◆ **Dataset content**:

↓↓↓

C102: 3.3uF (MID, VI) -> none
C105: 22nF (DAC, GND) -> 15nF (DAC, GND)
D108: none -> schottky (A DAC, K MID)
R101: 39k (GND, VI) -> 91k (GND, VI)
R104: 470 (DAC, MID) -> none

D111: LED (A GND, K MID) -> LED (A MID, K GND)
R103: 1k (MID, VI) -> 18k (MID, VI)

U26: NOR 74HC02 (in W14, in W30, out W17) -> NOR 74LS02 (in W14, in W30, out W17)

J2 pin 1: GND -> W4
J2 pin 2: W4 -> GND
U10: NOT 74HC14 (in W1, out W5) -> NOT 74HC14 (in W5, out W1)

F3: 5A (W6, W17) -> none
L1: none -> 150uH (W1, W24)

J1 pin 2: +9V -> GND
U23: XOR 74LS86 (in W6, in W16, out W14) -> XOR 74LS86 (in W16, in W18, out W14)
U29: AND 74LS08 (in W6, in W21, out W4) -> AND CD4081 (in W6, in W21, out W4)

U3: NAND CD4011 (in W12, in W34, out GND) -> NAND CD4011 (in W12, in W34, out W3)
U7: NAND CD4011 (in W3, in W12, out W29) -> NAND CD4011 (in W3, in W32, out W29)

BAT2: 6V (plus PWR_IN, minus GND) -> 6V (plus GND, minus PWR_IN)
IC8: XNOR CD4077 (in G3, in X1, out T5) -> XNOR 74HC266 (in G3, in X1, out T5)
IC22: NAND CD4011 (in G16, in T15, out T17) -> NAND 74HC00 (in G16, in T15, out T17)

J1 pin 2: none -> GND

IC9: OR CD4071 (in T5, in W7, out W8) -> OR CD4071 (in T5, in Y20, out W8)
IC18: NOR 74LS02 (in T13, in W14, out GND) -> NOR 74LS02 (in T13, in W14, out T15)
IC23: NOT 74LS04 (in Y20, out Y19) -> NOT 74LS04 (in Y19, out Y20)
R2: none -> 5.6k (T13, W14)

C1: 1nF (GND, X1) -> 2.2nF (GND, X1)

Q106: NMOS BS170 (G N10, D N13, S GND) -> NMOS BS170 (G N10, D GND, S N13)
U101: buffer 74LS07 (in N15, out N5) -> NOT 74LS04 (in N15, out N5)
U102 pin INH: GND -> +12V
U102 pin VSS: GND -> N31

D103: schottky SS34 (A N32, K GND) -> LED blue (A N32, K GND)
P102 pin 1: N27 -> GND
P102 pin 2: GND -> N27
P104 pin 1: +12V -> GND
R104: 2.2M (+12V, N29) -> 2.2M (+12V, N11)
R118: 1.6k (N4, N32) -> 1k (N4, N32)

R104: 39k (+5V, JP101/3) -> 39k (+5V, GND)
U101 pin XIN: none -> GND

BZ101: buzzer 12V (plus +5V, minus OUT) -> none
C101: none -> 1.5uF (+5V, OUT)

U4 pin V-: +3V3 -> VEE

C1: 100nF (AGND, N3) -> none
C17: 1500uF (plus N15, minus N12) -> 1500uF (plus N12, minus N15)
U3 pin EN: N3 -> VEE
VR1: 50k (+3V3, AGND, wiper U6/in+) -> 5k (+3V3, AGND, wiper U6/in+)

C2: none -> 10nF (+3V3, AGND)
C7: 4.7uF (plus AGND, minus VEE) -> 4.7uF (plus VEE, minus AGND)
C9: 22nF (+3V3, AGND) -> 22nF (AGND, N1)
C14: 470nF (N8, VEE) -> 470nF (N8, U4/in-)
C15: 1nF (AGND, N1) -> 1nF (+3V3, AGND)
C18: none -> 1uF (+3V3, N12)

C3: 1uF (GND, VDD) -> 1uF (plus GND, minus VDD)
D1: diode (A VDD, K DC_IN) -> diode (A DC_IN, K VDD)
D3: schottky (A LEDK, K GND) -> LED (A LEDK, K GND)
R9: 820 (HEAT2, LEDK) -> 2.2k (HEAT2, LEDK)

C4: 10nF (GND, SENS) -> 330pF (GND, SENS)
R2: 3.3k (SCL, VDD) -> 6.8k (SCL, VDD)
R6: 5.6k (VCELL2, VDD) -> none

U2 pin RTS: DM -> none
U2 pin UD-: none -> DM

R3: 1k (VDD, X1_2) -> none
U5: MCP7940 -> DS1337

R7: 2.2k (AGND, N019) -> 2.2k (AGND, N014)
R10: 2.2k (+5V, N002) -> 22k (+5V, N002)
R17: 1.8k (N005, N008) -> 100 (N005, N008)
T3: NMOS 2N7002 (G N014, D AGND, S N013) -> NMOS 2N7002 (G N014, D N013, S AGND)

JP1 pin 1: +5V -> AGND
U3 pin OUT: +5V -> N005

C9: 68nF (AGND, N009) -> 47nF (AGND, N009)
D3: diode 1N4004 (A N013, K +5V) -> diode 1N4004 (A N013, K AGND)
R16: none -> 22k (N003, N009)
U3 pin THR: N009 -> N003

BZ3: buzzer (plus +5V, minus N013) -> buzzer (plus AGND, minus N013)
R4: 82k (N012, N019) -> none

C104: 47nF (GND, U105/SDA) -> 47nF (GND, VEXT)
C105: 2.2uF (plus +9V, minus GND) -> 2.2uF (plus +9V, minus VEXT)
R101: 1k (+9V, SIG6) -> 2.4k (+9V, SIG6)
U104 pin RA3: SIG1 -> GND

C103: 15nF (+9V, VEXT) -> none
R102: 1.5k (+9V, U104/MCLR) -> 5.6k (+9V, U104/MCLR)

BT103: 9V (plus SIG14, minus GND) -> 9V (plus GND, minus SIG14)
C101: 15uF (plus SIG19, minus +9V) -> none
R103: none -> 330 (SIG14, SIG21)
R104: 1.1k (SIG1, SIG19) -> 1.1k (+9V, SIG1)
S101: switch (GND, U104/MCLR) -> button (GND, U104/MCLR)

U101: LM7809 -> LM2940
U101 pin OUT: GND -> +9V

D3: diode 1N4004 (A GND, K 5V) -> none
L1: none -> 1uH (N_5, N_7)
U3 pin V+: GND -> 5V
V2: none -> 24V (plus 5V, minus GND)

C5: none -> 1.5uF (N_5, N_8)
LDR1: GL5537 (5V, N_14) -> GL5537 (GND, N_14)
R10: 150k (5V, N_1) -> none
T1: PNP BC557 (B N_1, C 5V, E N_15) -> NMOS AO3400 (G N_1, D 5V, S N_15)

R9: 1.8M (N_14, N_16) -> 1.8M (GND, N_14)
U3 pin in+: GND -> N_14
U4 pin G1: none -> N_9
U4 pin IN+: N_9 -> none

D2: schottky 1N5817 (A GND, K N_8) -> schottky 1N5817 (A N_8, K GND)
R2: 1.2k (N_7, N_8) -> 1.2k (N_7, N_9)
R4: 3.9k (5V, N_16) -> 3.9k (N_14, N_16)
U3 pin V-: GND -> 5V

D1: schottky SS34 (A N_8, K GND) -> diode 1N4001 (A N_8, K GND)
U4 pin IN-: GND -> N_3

↑↑↑

◆ **Directions**: The required answer is the run of lines above, starting at the line with "C9: 68nF (AGND, N009) -> 47nF (AGND, N009)" and ending at the line with "C105: 2.2uF (plus", reproduced exactly with both ends.

◆ **Expected output**:
C9: 68nF (AGND, N009) -> 47nF (AGND, N009)
D3: diode 1N4004 (A N013, K +5V) -> diode 1N4004 (A N013, K AGND)
R16: none -> 22k (N003, N009)
U3 pin THR: N009 -> N003

BZ3: buzzer (plus +5V, minus N013) -> buzzer (plus AGND, minus N013)
R4: 82k (N012, N019) -> none

C104: 47nF (GND, U105/SDA) -> 47nF (GND, VEXT)
C105: 2.2uF (plus +9V, minus GND) -> 2.2uF (plus +9V, minus VEXT)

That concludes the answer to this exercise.